WORK ITEM »
Where does the string "VBAT" appear in the records? Copy every line that contains it.
DATA IN THIS EXERCISE below:
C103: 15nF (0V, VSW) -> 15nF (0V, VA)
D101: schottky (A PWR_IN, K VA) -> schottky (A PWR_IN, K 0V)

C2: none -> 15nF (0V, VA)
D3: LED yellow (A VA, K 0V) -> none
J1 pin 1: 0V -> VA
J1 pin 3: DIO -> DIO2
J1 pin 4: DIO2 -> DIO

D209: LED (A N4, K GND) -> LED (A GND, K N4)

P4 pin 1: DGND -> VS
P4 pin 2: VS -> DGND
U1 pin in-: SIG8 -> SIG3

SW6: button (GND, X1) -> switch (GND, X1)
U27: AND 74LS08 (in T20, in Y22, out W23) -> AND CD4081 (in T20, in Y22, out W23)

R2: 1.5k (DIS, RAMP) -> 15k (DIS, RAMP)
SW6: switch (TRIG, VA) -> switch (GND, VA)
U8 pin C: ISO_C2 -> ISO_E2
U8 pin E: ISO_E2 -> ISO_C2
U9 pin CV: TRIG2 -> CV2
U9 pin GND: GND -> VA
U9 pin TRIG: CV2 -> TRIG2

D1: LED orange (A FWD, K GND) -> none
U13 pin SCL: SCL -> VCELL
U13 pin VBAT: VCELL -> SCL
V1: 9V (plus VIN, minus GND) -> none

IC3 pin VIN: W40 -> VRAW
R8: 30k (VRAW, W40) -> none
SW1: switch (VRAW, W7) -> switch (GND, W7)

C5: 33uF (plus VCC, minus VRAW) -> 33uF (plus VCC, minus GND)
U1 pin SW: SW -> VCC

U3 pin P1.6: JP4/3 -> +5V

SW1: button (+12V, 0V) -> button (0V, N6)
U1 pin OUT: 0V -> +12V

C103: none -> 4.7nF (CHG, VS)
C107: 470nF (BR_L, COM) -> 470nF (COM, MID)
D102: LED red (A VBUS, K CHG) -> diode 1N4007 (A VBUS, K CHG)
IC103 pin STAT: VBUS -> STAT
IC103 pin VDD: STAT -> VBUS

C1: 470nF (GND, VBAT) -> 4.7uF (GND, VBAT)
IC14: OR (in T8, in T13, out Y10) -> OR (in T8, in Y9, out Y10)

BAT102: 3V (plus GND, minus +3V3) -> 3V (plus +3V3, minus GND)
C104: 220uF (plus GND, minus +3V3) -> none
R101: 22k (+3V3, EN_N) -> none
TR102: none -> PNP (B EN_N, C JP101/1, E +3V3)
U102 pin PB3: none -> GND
End of DATA IN THIS EXERCISE.
SOLUTION TO THIS TASK »
U13 pin VBAT: VCELL -> SCL
C1: 470nF (GND, VBAT) -> 4.7uF (GND, VBAT)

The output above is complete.